- [Given data]:

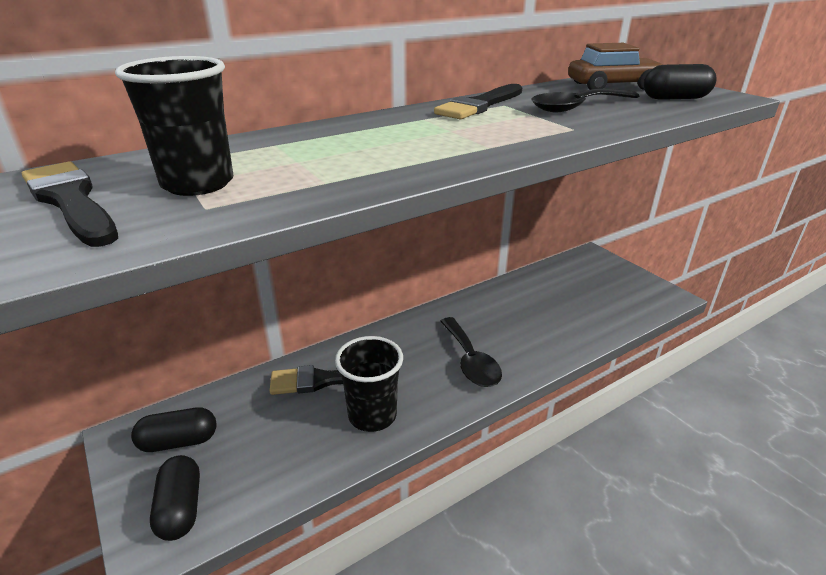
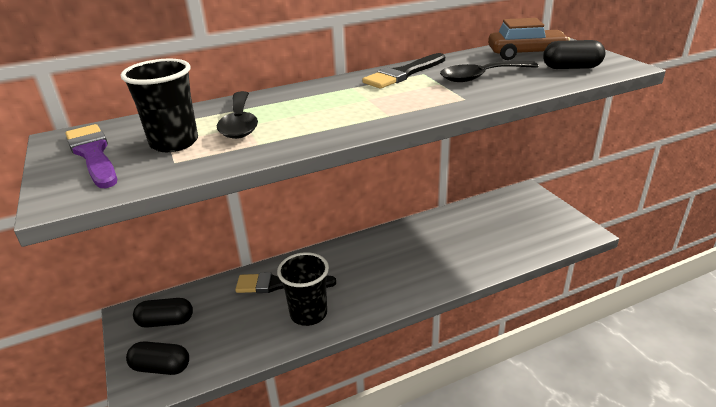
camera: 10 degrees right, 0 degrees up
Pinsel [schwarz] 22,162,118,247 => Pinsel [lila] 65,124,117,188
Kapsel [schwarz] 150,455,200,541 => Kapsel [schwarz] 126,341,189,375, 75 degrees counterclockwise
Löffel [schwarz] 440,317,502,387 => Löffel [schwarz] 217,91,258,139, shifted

- [Exercise description]: Leaving the pictures out, give back each line above exactly.

- [Result of the exercise]:
camera: 10 degrees right, 0 degrees up
Pinsel [schwarz] 22,162,118,247 => Pinsel [lila] 65,124,117,188
Kapsel [schwarz] 150,455,200,541 => Kapsel [schwarz] 126,341,189,375, 75 degrees counterclockwise
Löffel [schwarz] 440,317,502,387 => Löffel [schwarz] 217,91,258,139, shifted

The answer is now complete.